THE PROBLEM —
Keep only the lines of the listing that include the word "black", and copy them.
#### SOURCE DATA
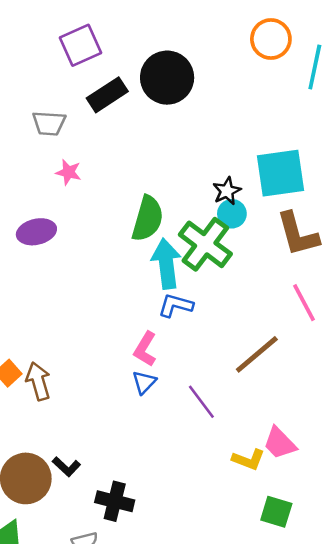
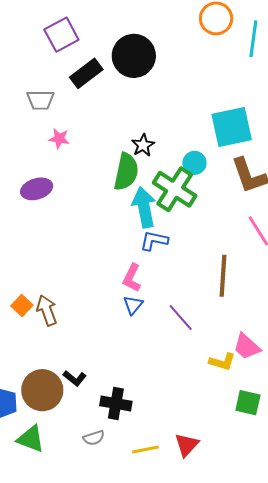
black star: (227, 191) -> (143, 145), moved
brown line: (257, 354) -> (223, 276), turned -42

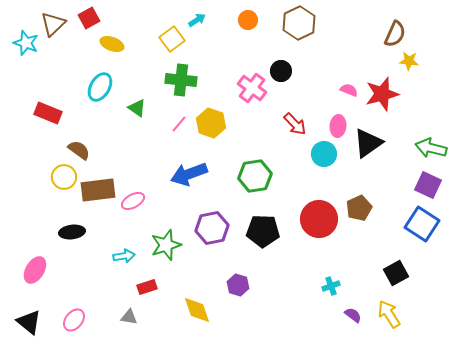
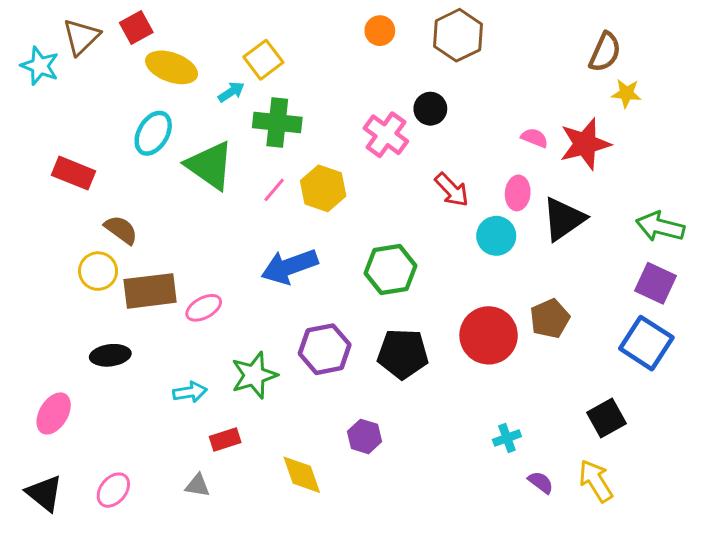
cyan arrow: (197, 20) -> (231, 92), moved
yellow ellipse: (112, 44) -> (172, 67), size x1.4
green triangle: (137, 108) -> (210, 165), size x1.8

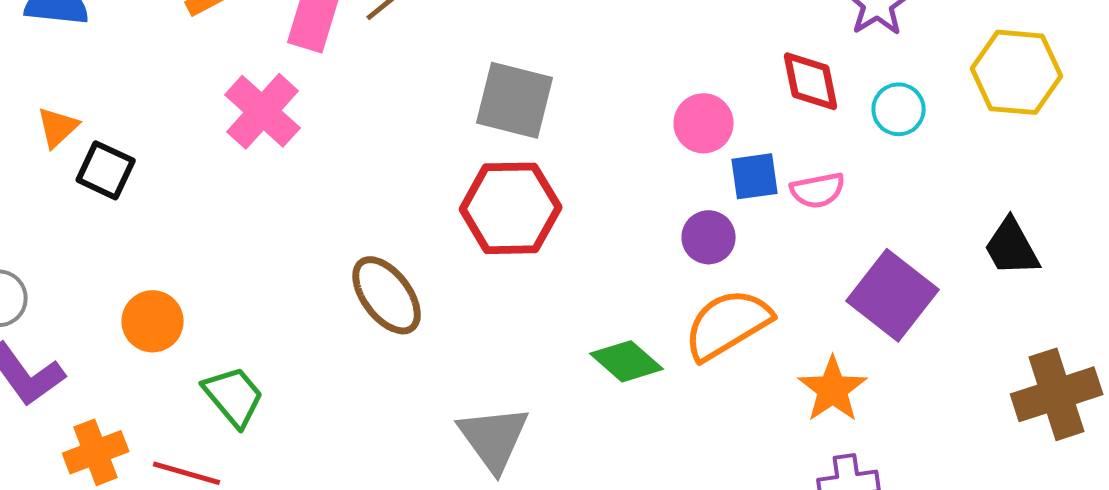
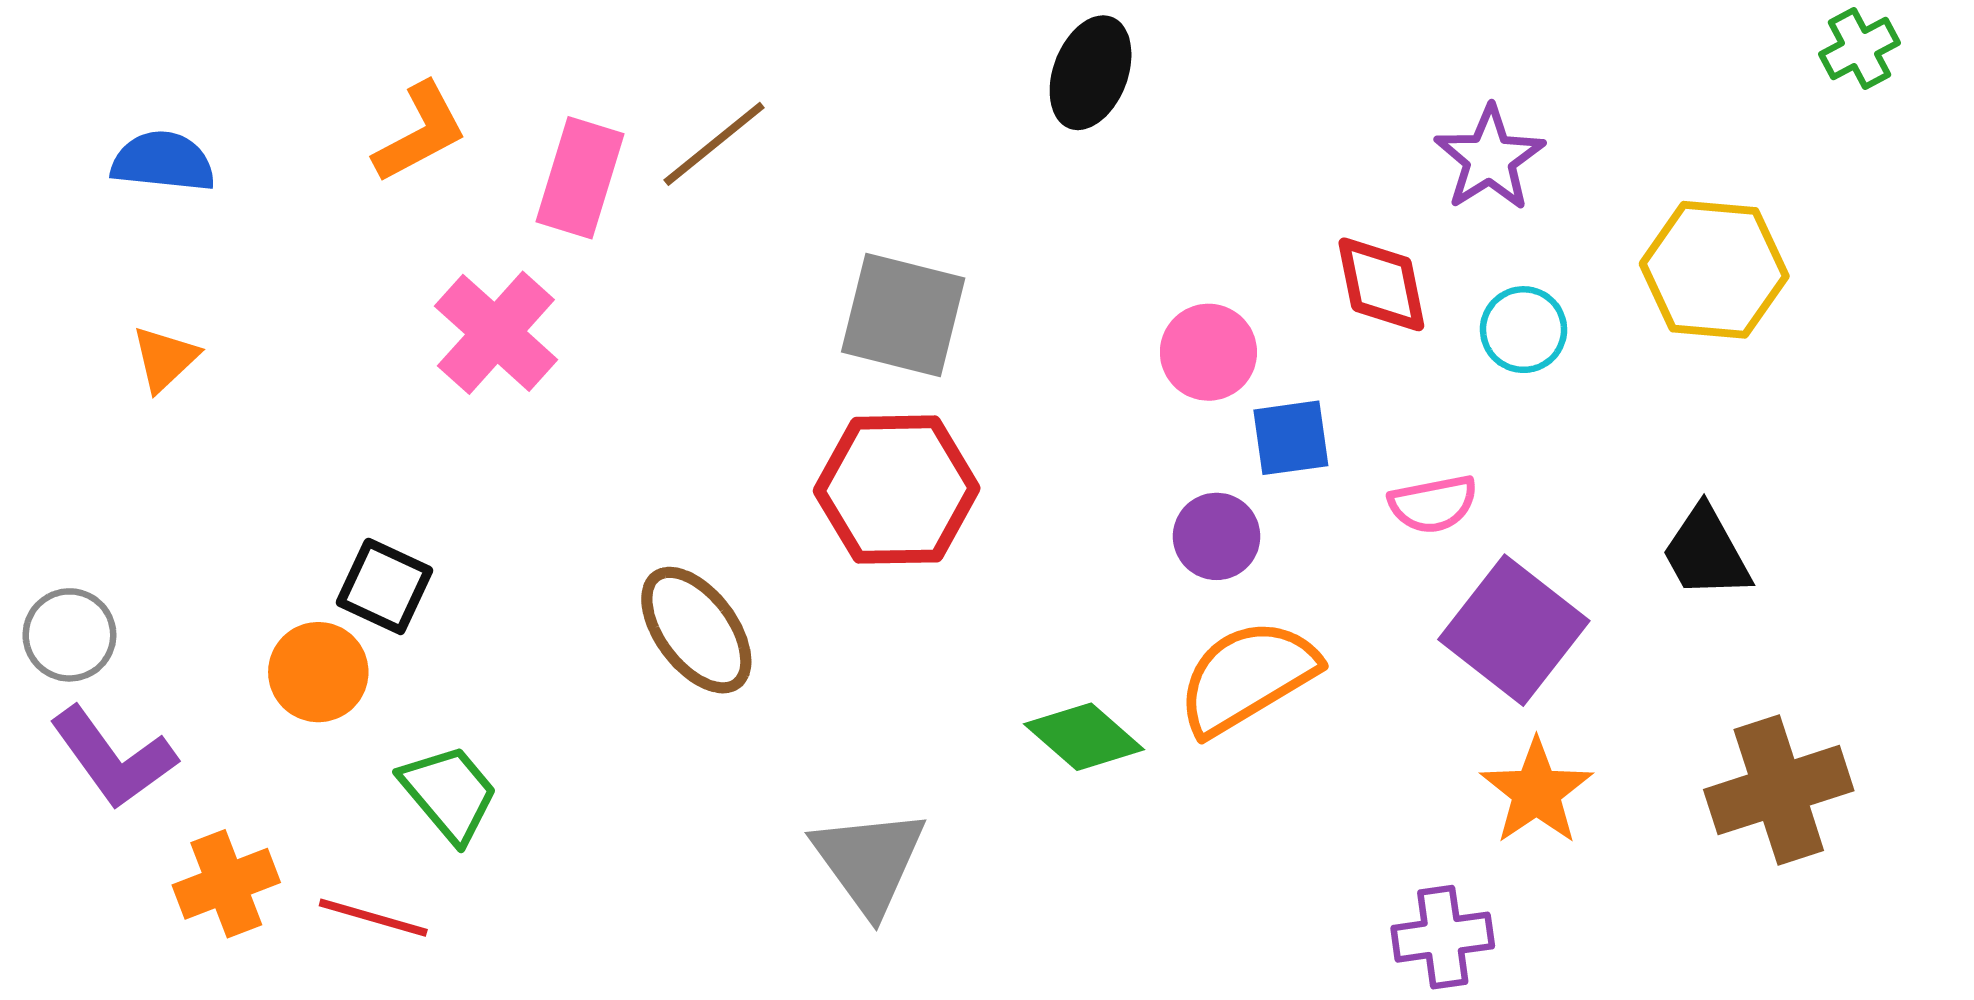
black square: (106, 170) -> (385, 586), moved
pink semicircle: (818, 190) -> (1433, 504), moved
orange star: (833, 389) -> (1536, 792), moved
########
OUTPUT BELOW —
black star: (227, 191) -> (143, 145), moved
black square: (106, 170) -> (385, 586), moved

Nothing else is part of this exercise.